# [EXERCISE PROMPT]
The answer is all of the entries below, repeated exactly and free of pictures.
━━━━━━━━━━━━━━━━━━━━
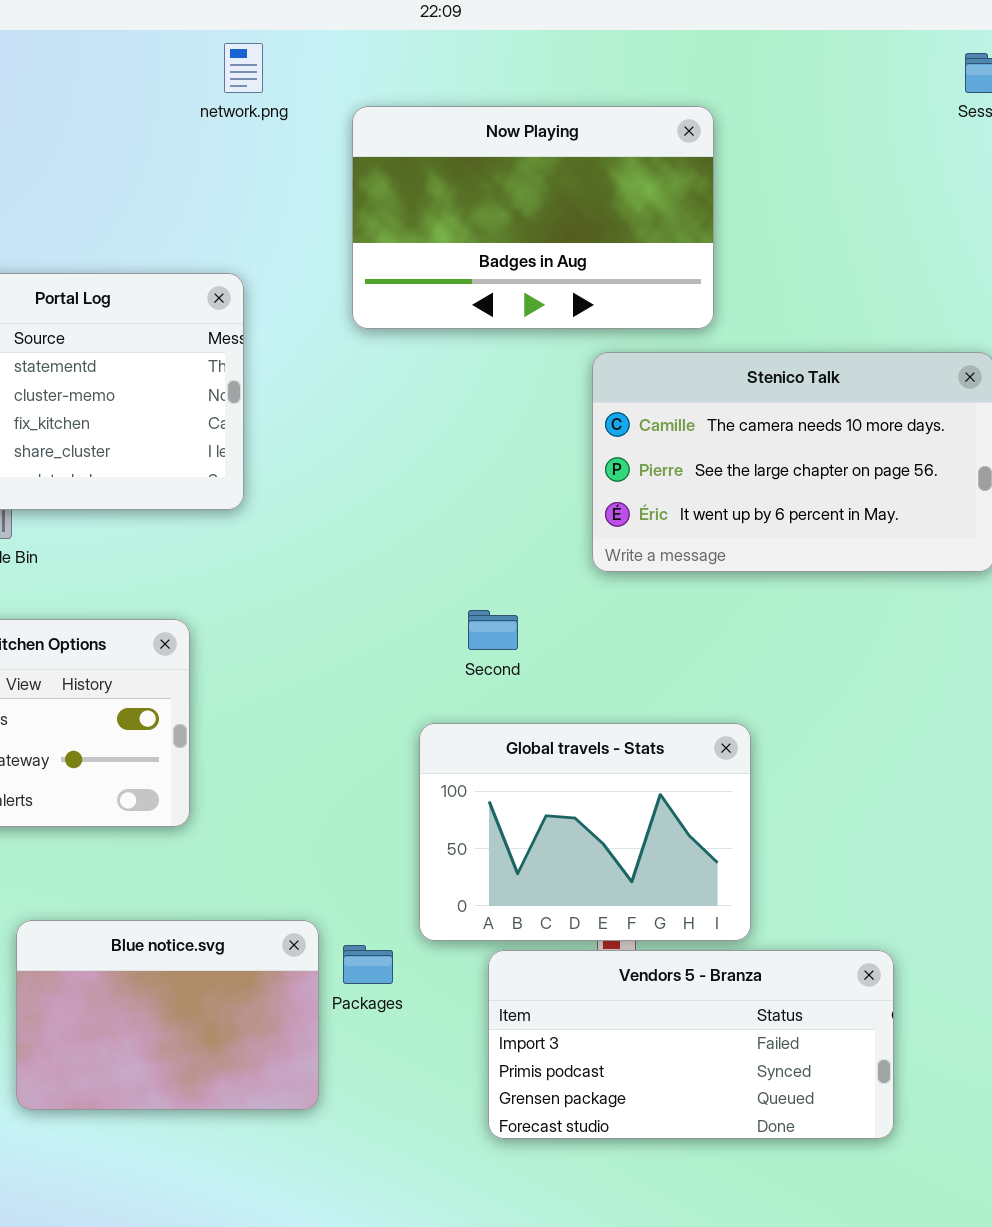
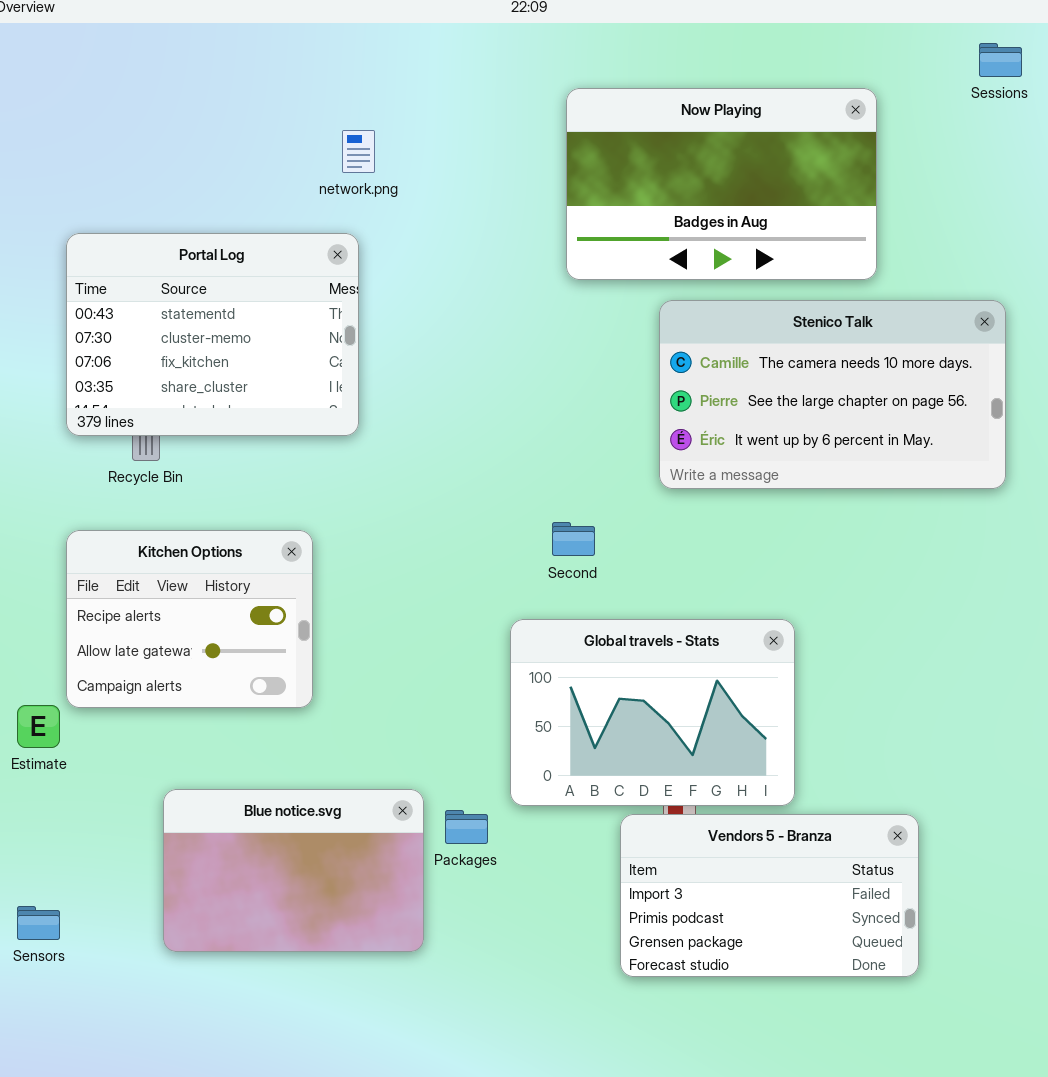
network.png: [224,43,263,93] -> [342,130,375,173], moved
Now Playing: [352,106,714,329] -> [566,88,877,280], moved
Vendors 5 - Branza: [488,950,894,1139] -> [620,814,919,977], resized

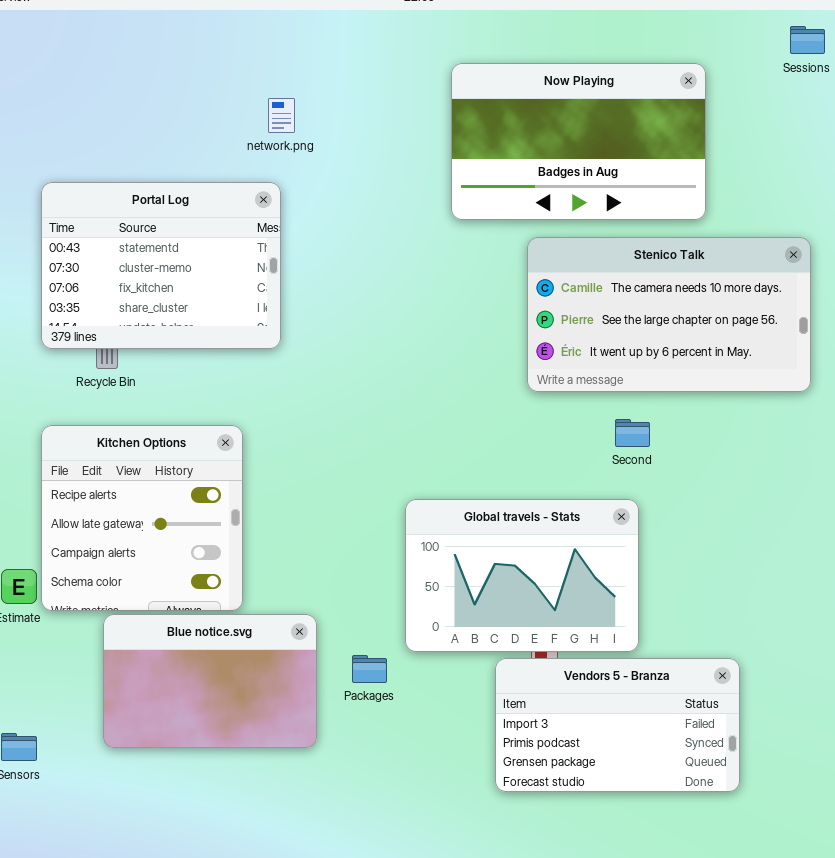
Second: [552,522,595,556] -> [615,419,650,447], moved
Kitchen Options: [66,530,313,708] -> [41,425,243,611], resized
Blue notice.svg: [163,789,424,952] -> [103,614,317,748], moved

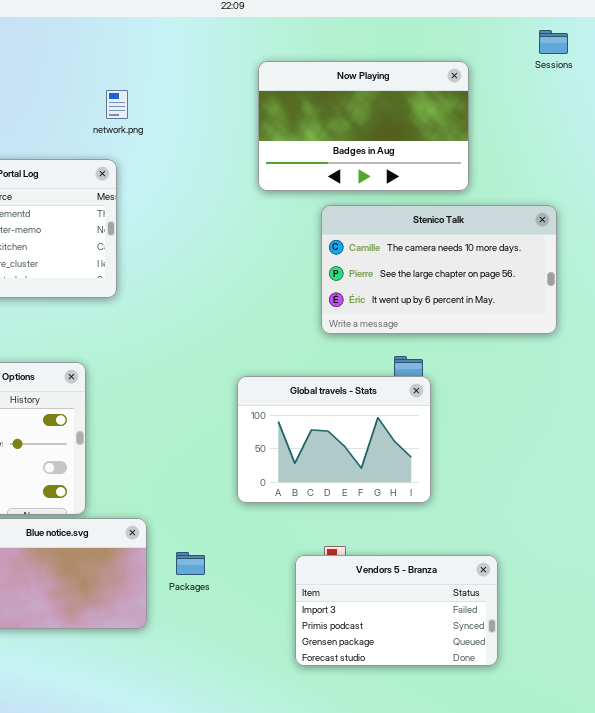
Global travels - Stats: [405,499,639,652] -> [237,376,431,503], moved

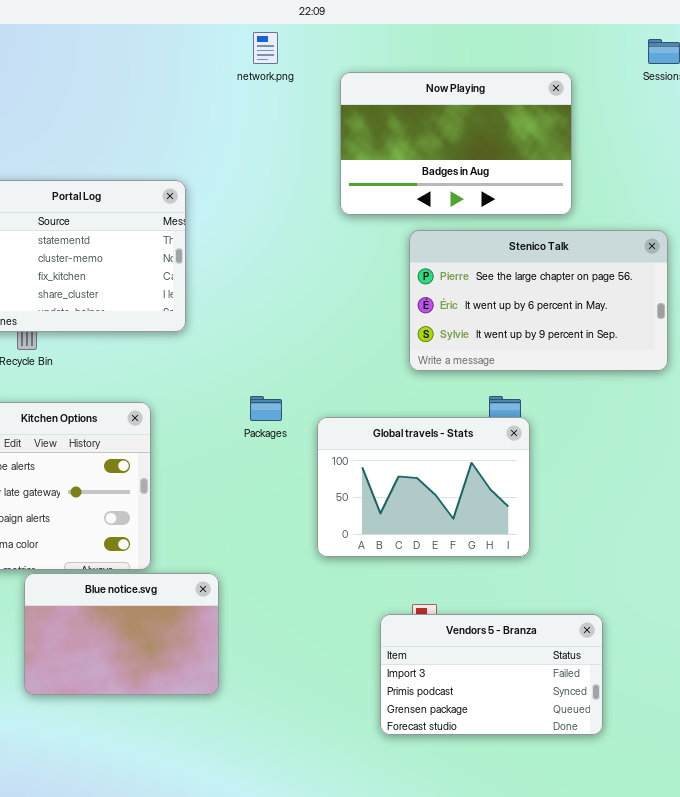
network.png: [106,90,128,119] -> [253,32,278,64], moved
Stenico Talk: [321,205,557,334] -> [409,230,668,371], scrolled down 1 row
Packages: [176,552,205,575] -> [250,396,282,421], moved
━━━━━━━━━━━━━━━━━━━━
# [TASK SOLUTION]
network.png: [224,43,263,93] -> [342,130,375,173], moved
Now Playing: [352,106,714,329] -> [566,88,877,280], moved
Vendors 5 - Branza: [488,950,894,1139] -> [620,814,919,977], resized

Second: [552,522,595,556] -> [615,419,650,447], moved
Kitchen Options: [66,530,313,708] -> [41,425,243,611], resized
Blue notice.svg: [163,789,424,952] -> [103,614,317,748], moved

Global travels - Stats: [405,499,639,652] -> [237,376,431,503], moved

network.png: [106,90,128,119] -> [253,32,278,64], moved
Stenico Talk: [321,205,557,334] -> [409,230,668,371], scrolled down 1 row
Packages: [176,552,205,575] -> [250,396,282,421], moved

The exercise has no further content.